WORK REQUIRED
What is the number of lines below that contain the string "spinning"? Give it and nothing else.

SOURCE INFORMATION

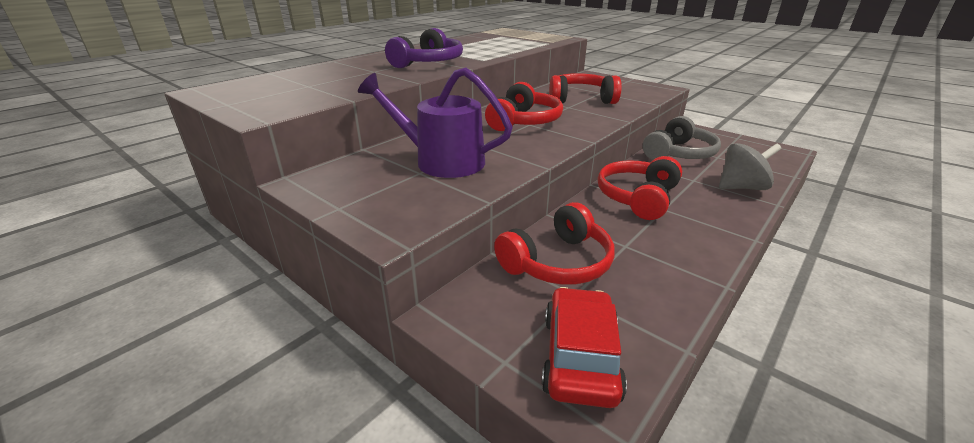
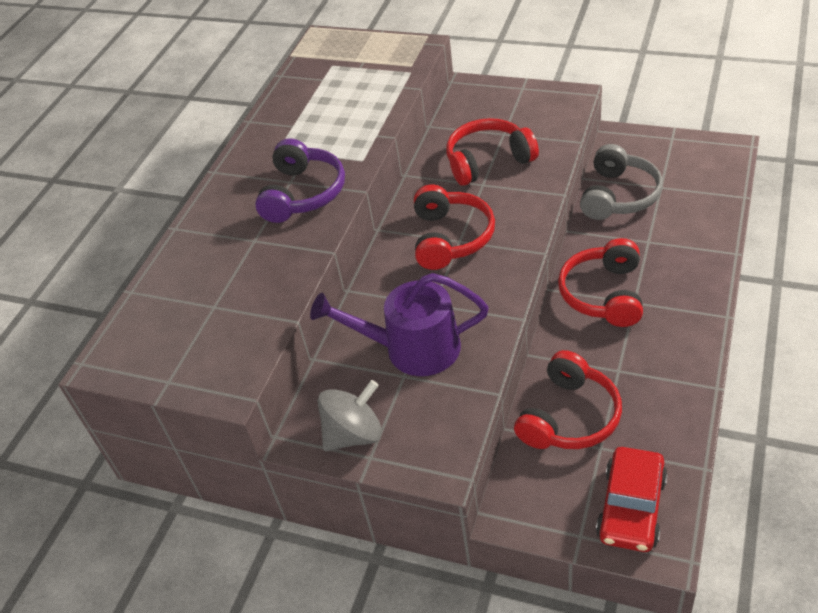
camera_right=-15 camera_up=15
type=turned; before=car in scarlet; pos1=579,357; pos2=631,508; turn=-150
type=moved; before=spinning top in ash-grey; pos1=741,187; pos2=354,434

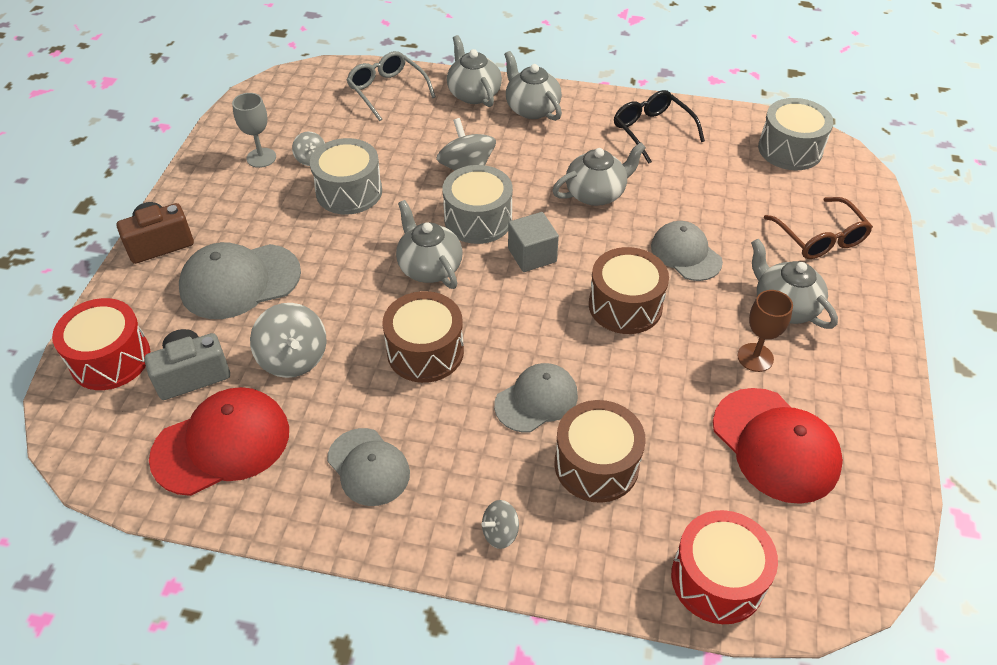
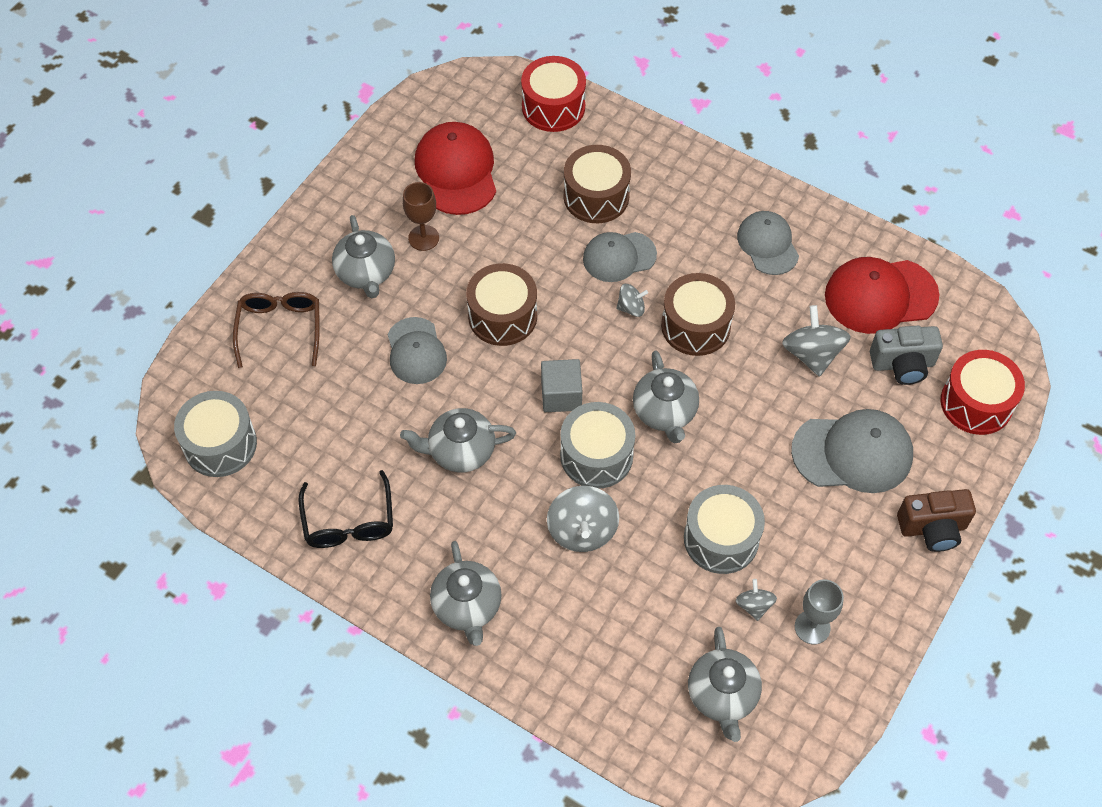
camera_right=-160 camera_up=10
type=removed; before=spectacles in ash-grey; pos1=387,91
type=moved; before=tea pot in ash-grey; pos1=473,94; pos2=722,695
type=moved; before=spinning top in ash-grey; pos1=500,533; pos2=631,308

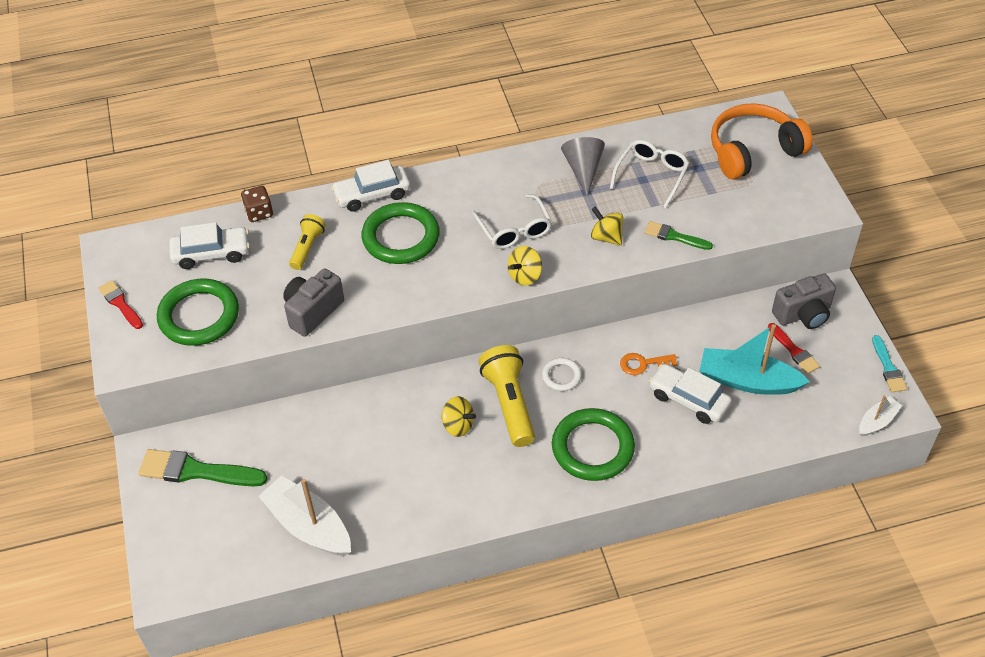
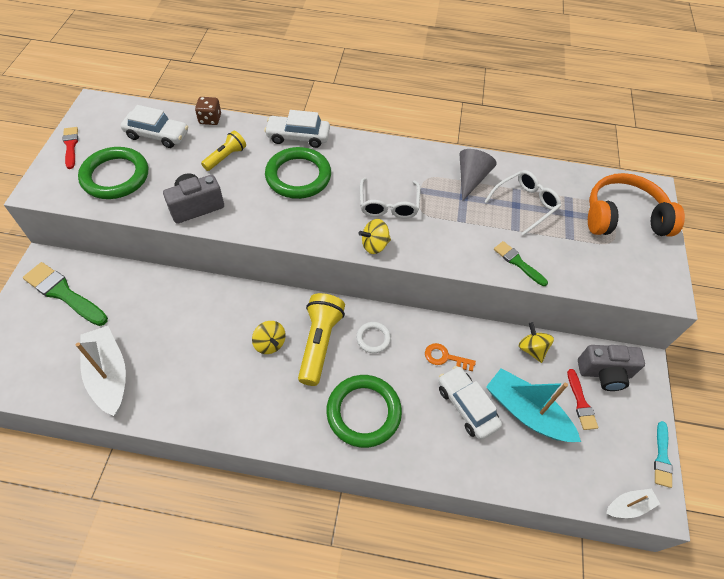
camera_right=20 camera_up=5
type=moved; before=spinning top in bright yellow; pos1=606,237; pos2=532,349

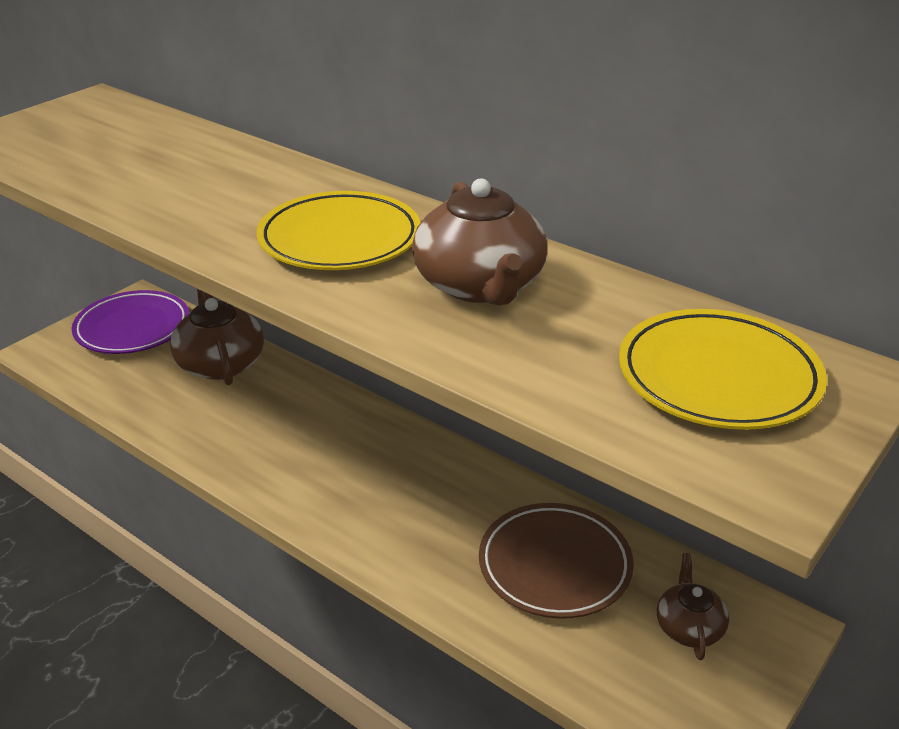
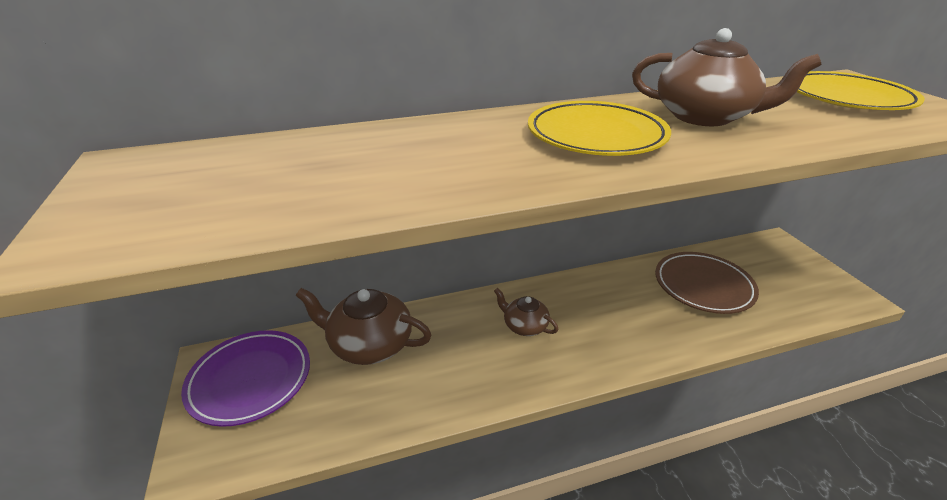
camera_right=-55 camera_up=0
type=moved; before=tea pot in brown; pos1=689,627; pos2=524,326

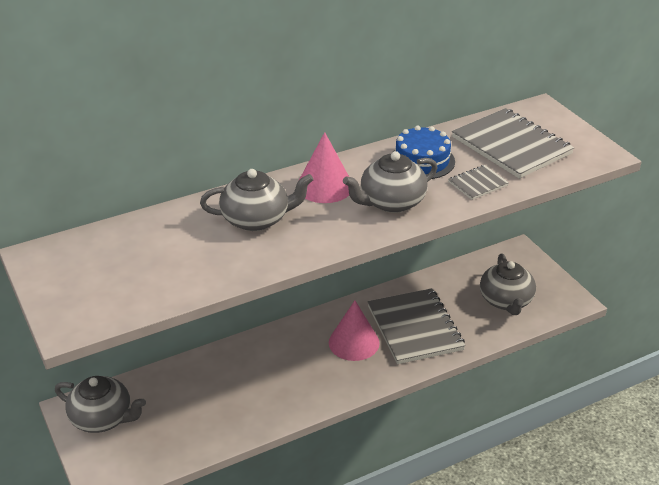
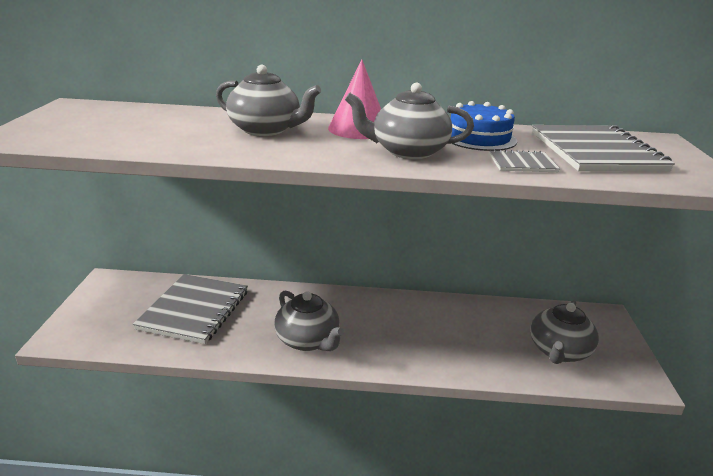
camera_right=30 camera_up=-10
type=moved; before=tea pot in ash-grey; pos1=102,418; pos2=308,340
type=removed; before=cone in rosy; pos1=354,342
type=moved; before=exercise book in ash-grey; pos1=415,328; pos2=194,310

ANSWER FOR THIS EXERCISE
3